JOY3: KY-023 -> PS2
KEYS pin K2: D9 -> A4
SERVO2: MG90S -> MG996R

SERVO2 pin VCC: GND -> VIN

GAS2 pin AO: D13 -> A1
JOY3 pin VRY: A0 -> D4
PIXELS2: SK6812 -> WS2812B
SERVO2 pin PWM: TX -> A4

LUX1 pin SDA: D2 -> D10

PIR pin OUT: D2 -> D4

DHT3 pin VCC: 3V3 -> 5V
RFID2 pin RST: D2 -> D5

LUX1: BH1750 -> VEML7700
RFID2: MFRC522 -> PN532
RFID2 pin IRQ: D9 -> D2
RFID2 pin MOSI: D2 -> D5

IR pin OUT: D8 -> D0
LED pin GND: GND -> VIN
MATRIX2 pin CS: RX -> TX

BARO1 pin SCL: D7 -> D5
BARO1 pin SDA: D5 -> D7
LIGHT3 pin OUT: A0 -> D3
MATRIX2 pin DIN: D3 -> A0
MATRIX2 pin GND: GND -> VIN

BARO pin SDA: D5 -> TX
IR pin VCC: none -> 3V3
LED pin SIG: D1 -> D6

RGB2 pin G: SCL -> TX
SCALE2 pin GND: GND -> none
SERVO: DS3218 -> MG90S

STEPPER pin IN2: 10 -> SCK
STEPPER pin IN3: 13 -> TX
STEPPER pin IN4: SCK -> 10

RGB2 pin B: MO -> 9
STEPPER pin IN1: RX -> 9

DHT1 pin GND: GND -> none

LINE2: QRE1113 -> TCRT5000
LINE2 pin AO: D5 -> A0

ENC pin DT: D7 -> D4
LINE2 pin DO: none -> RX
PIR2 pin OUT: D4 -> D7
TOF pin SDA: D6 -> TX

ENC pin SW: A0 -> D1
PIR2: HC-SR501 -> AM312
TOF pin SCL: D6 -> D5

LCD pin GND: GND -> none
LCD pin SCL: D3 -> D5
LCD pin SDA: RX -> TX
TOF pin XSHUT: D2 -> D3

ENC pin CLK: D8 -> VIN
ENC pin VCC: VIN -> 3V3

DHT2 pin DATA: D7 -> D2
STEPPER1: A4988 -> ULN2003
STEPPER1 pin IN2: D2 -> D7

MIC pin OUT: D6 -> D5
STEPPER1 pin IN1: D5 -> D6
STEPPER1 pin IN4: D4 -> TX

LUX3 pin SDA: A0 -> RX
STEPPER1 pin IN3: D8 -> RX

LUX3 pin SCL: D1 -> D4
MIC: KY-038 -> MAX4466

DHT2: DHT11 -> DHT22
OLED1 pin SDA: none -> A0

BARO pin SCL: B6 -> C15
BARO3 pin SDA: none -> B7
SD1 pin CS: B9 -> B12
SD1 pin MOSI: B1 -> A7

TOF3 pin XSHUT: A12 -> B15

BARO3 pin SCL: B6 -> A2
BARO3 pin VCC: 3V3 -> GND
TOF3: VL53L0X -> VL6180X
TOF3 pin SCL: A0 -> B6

= = = = =

[PROBLEM DESCRIPTION]:
Please transcribe the records exactly from their first line through the line holding "STEPPER pin IN2: 10 -> SCK", and leave out all others.

[OUTPUT FOR THIS TASK]:
JOY3: KY-023 -> PS2
KEYS pin K2: D9 -> A4
SERVO2: MG90S -> MG996R

SERVO2 pin VCC: GND -> VIN

GAS2 pin AO: D13 -> A1
JOY3 pin VRY: A0 -> D4
PIXELS2: SK6812 -> WS2812B
SERVO2 pin PWM: TX -> A4

LUX1 pin SDA: D2 -> D10

PIR pin OUT: D2 -> D4

DHT3 pin VCC: 3V3 -> 5V
RFID2 pin RST: D2 -> D5

LUX1: BH1750 -> VEML7700
RFID2: MFRC522 -> PN532
RFID2 pin IRQ: D9 -> D2
RFID2 pin MOSI: D2 -> D5

IR pin OUT: D8 -> D0
LED pin GND: GND -> VIN
MATRIX2 pin CS: RX -> TX

BARO1 pin SCL: D7 -> D5
BARO1 pin SDA: D5 -> D7
LIGHT3 pin OUT: A0 -> D3
MATRIX2 pin DIN: D3 -> A0
MATRIX2 pin GND: GND -> VIN

BARO pin SDA: D5 -> TX
IR pin VCC: none -> 3V3
LED pin SIG: D1 -> D6

RGB2 pin G: SCL -> TX
SCALE2 pin GND: GND -> none
SERVO: DS3218 -> MG90S

STEPPER pin IN2: 10 -> SCK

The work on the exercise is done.